EXERCISE OBJECTIVE: Repeat what the lines below say, word for word, and skip every image.

SUPPLIED DATA:
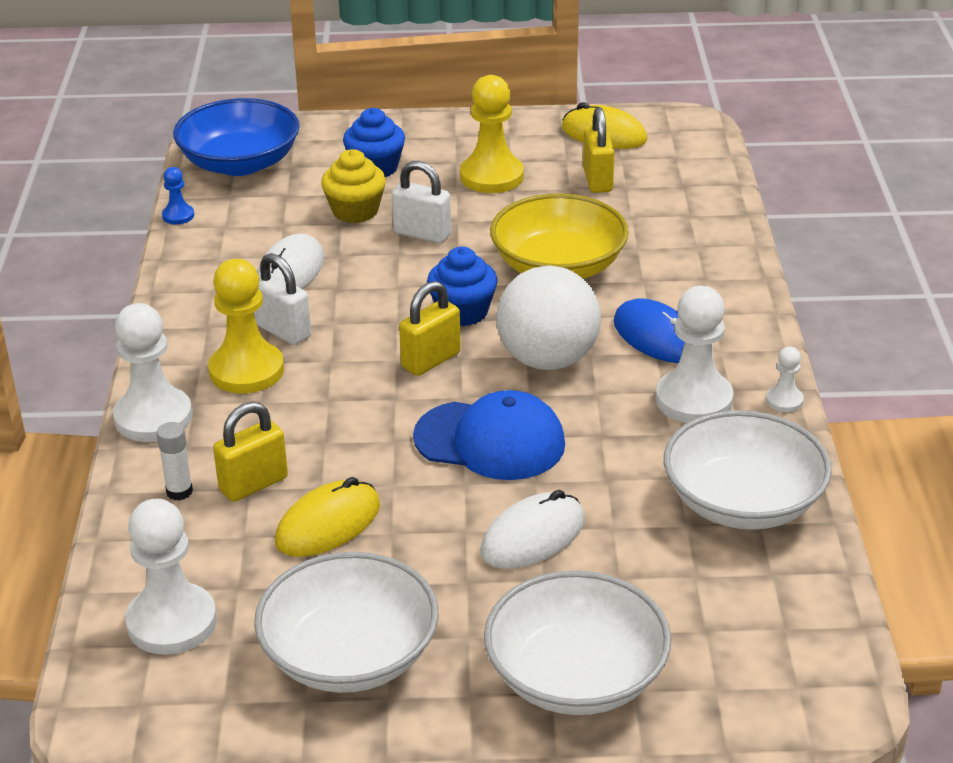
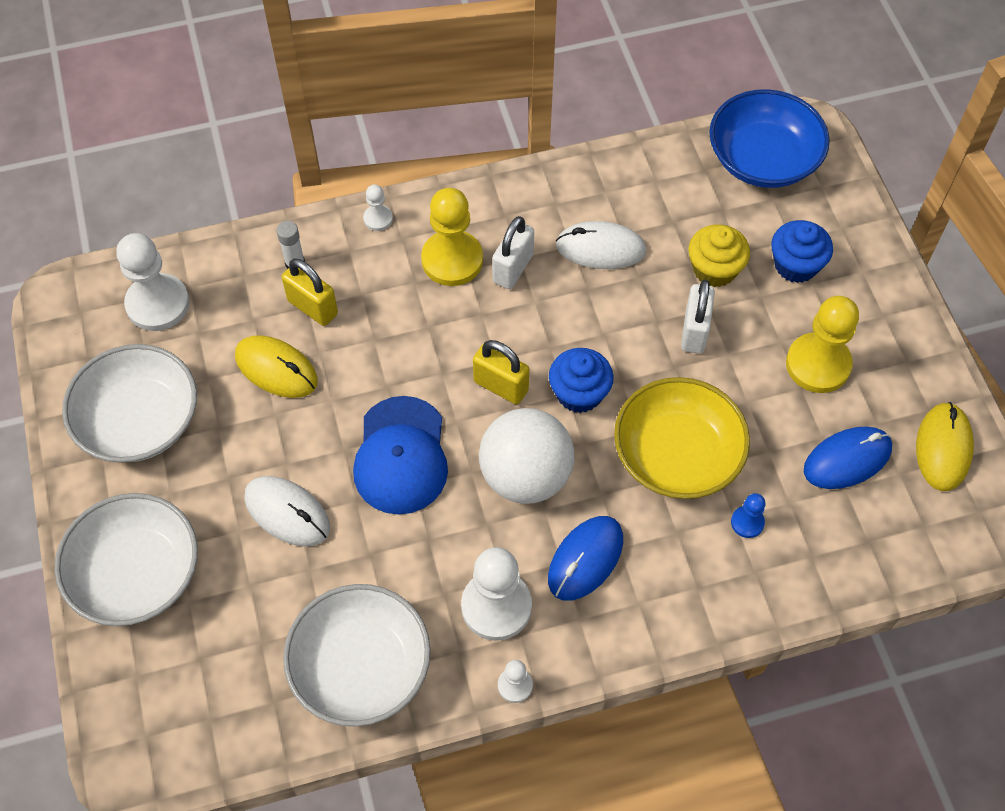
camera: 75 degrees right, 25 degrees up
(153, 417) = (378, 219): white pawn -> white pawn, size x0.48
(178, 216) = (660, 143): blue pawn -> blue pawn (747, 522)
(597, 180) = (847, 459): yellow padlock -> blue mouse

ANSWER SECTION:
camera: 75 degrees right, 25 degrees up
(153, 417) = (378, 219): white pawn -> white pawn, size x0.48
(178, 216) = (660, 143): blue pawn -> blue pawn (747, 522)
(597, 180) = (847, 459): yellow padlock -> blue mouse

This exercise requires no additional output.